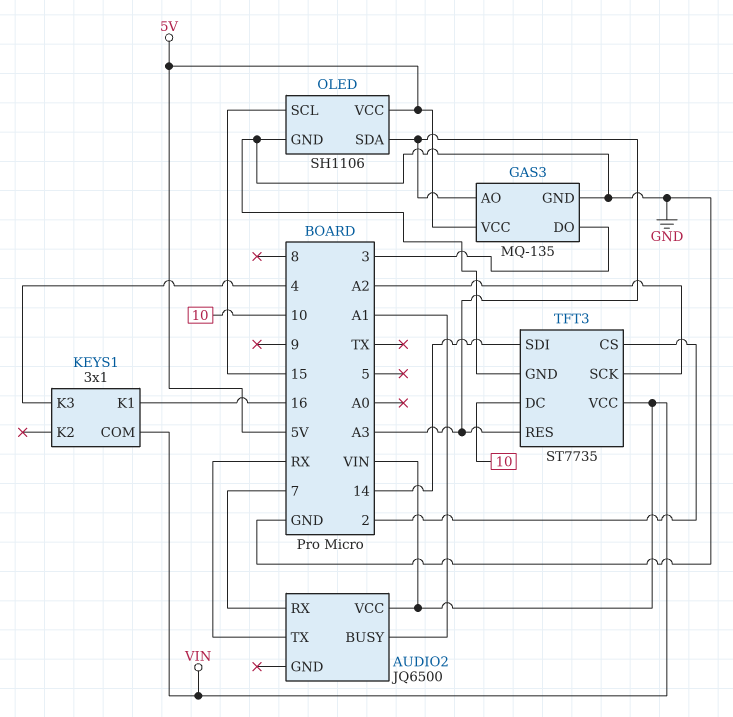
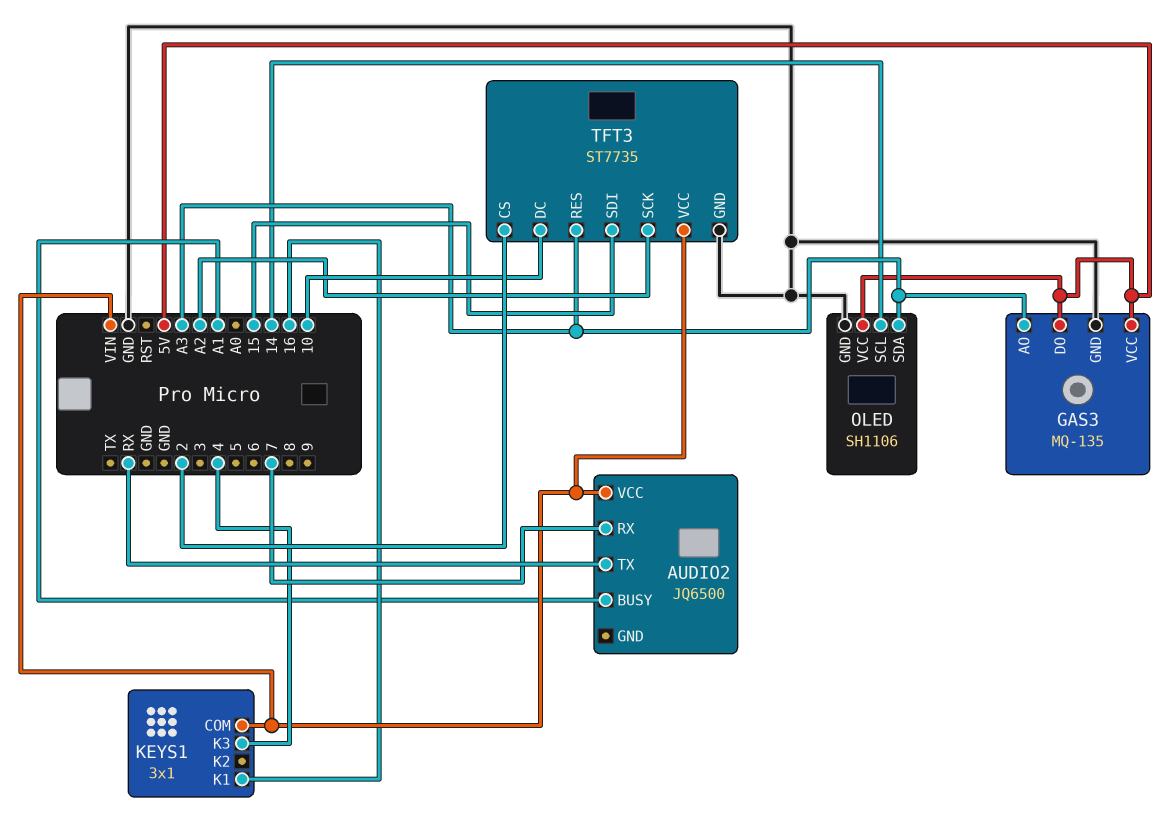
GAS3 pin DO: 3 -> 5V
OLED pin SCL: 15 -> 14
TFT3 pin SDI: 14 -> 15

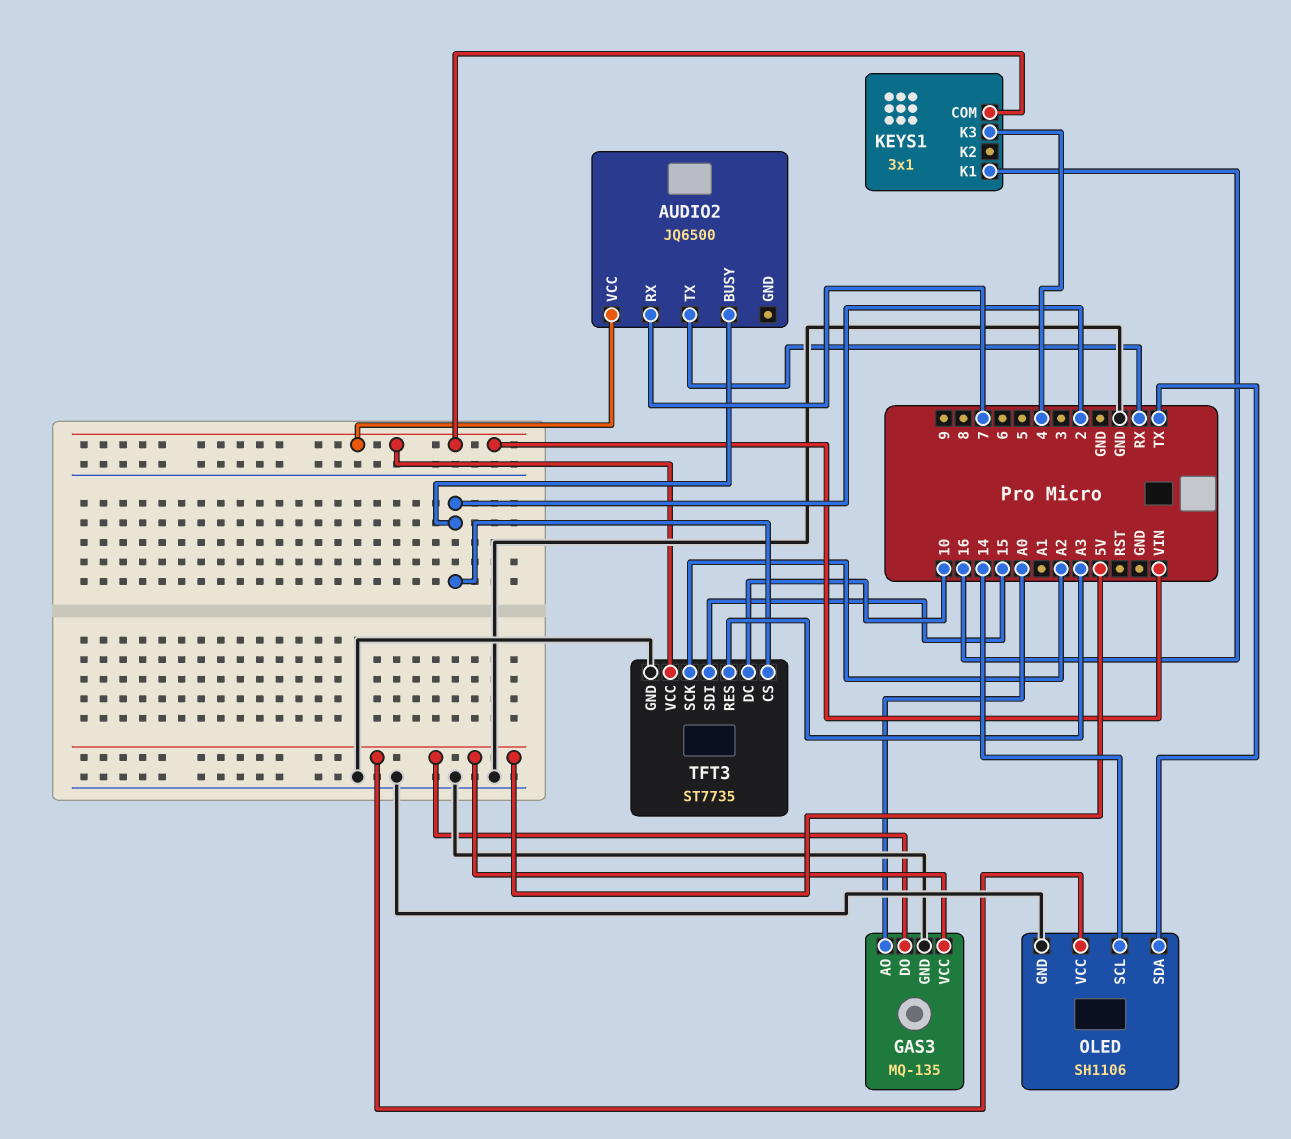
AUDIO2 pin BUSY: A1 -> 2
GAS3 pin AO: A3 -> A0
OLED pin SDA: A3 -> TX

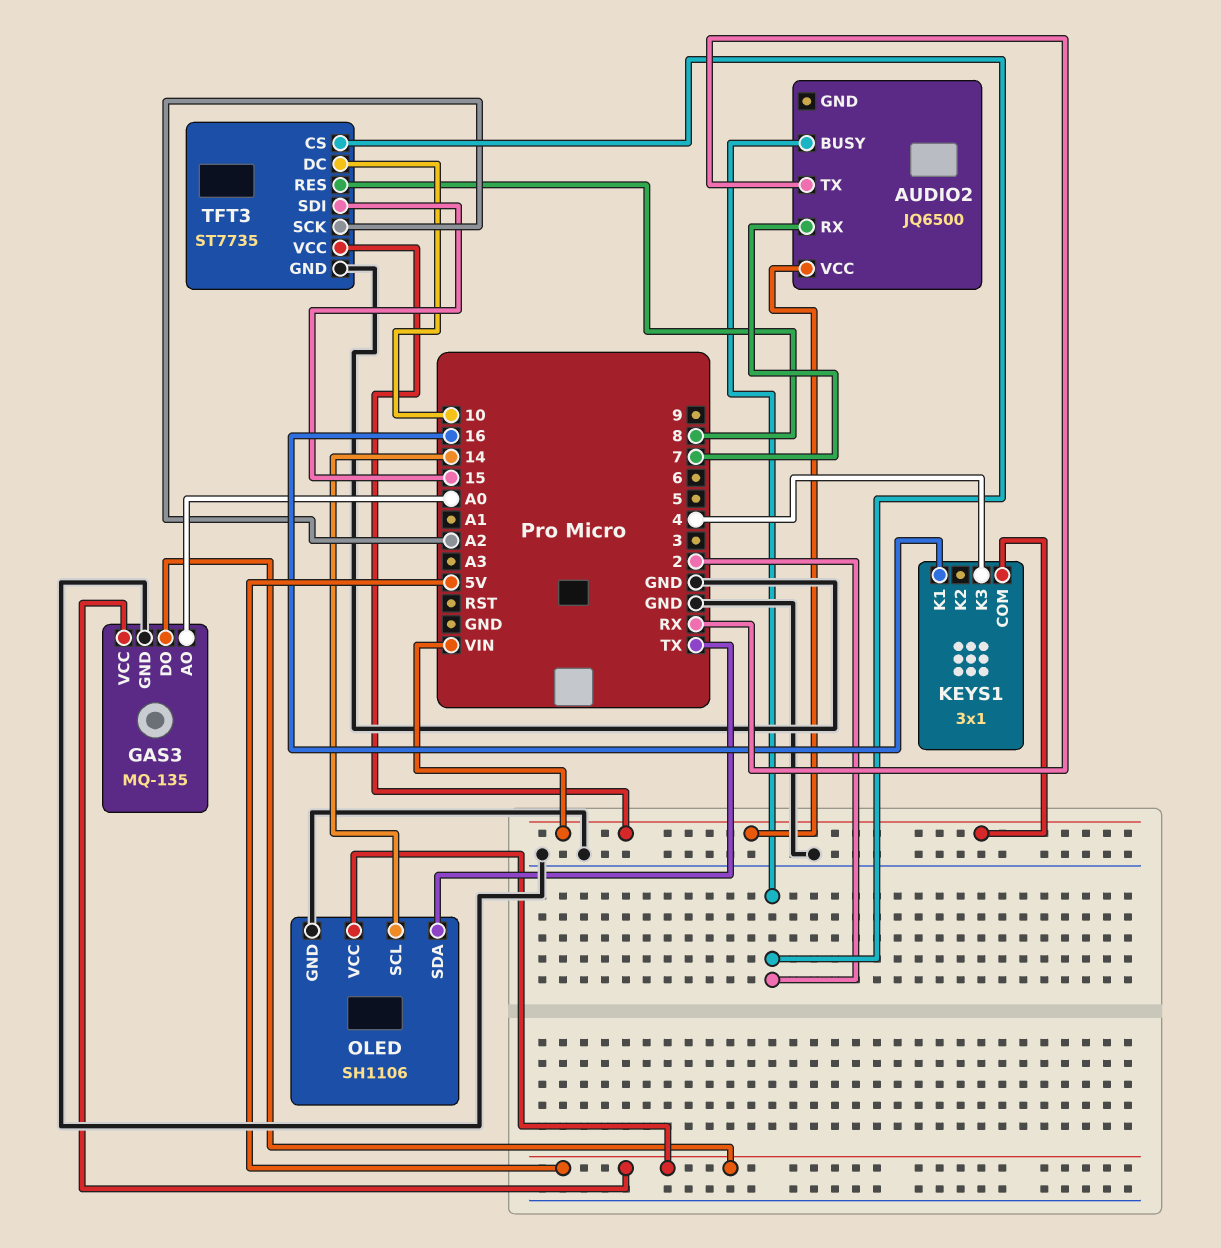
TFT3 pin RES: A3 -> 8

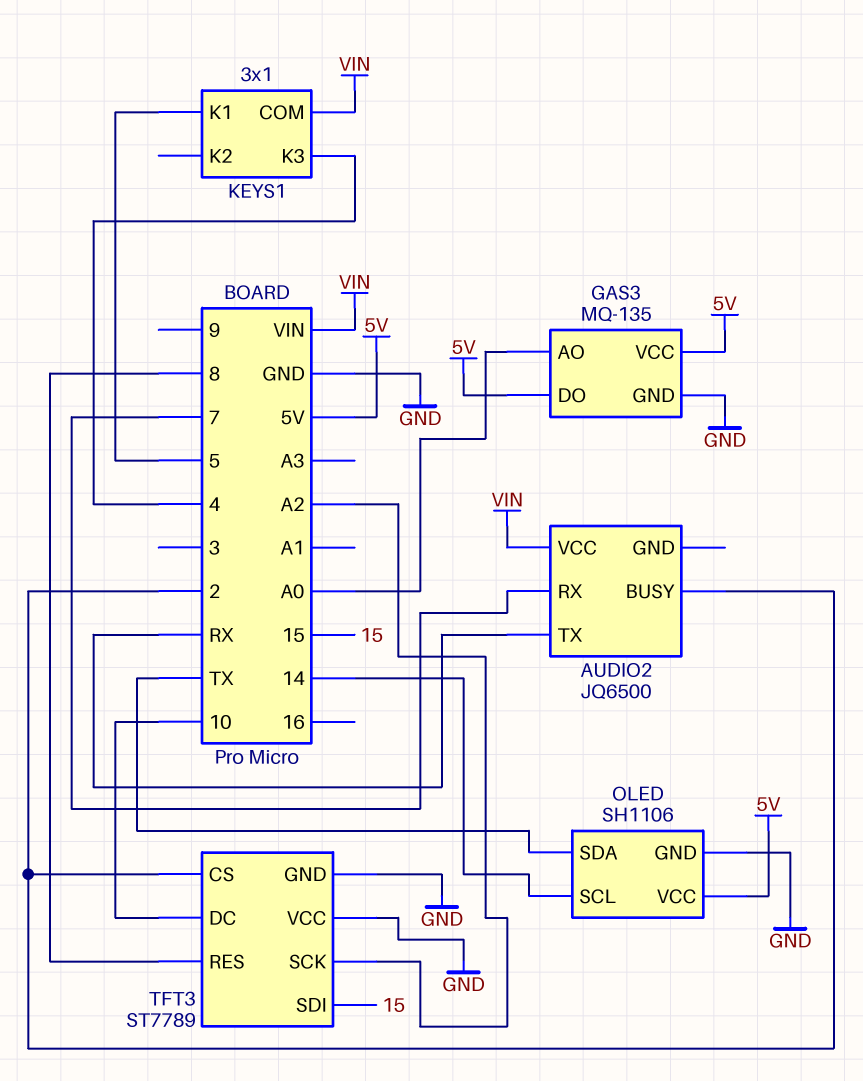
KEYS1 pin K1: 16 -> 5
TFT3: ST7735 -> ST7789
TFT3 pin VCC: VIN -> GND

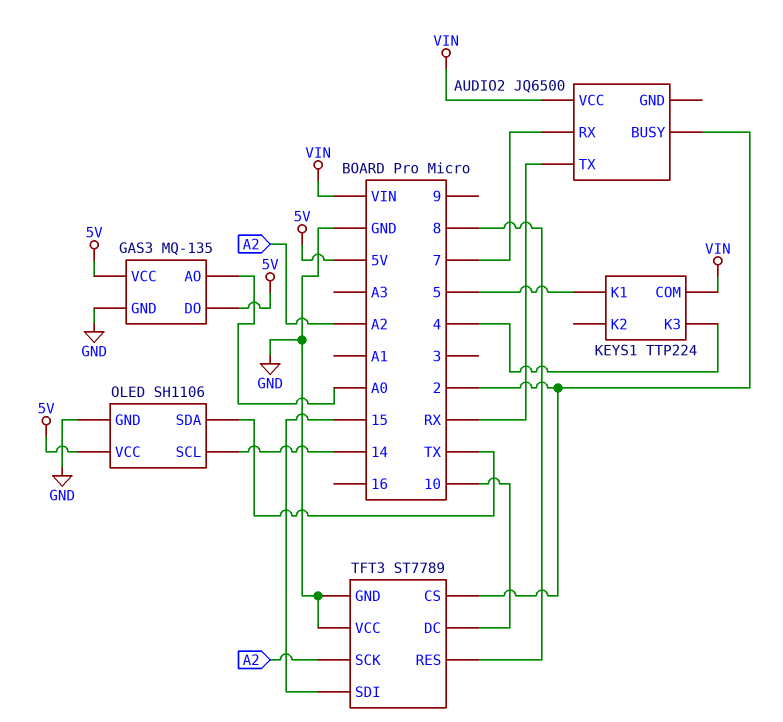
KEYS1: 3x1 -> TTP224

_ _ _ _

◆ PROBLEM DETAILS ◆
Your job is to copy every entry exactly. Omit the pictures.

◆ OUTPUT ◆
GAS3 pin DO: 3 -> 5V
OLED pin SCL: 15 -> 14
TFT3 pin SDI: 14 -> 15

AUDIO2 pin BUSY: A1 -> 2
GAS3 pin AO: A3 -> A0
OLED pin SDA: A3 -> TX

TFT3 pin RES: A3 -> 8

KEYS1 pin K1: 16 -> 5
TFT3: ST7735 -> ST7789
TFT3 pin VCC: VIN -> GND

KEYS1: 3x1 -> TTP224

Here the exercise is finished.